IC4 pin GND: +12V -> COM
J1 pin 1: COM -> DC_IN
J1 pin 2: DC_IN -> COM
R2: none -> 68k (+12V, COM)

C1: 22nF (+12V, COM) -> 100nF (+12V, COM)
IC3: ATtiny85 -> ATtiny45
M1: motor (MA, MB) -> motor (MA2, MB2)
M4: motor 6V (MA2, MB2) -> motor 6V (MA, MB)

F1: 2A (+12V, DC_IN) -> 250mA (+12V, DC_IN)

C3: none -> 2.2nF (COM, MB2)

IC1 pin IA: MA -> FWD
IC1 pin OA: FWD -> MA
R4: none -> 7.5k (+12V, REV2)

——

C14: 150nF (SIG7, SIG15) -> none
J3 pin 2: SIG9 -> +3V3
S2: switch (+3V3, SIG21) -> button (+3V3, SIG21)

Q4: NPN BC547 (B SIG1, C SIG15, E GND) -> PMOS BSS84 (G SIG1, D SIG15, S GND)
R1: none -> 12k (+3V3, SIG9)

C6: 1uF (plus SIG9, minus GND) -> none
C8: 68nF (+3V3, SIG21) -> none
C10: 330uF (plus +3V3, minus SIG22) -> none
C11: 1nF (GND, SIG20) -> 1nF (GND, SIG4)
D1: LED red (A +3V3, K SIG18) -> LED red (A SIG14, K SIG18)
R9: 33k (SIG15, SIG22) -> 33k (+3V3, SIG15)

——

■ **What the task requires**: Scan the entries above for the line containing "IC4 pin GND: +12V -> COM", and copy it and all lines after it exactly, down to and including the line containing "R4: none -> 7.5k (+12V, REV2)".

■ **Response box**:
IC4 pin GND: +12V -> COM
J1 pin 1: COM -> DC_IN
J1 pin 2: DC_IN -> COM
R2: none -> 68k (+12V, COM)

C1: 22nF (+12V, COM) -> 100nF (+12V, COM)
IC3: ATtiny85 -> ATtiny45
M1: motor (MA, MB) -> motor (MA2, MB2)
M4: motor 6V (MA2, MB2) -> motor 6V (MA, MB)

F1: 2A (+12V, DC_IN) -> 250mA (+12V, DC_IN)

C3: none -> 2.2nF (COM, MB2)

IC1 pin IA: MA -> FWD
IC1 pin OA: FWD -> MA
R4: none -> 7.5k (+12V, REV2)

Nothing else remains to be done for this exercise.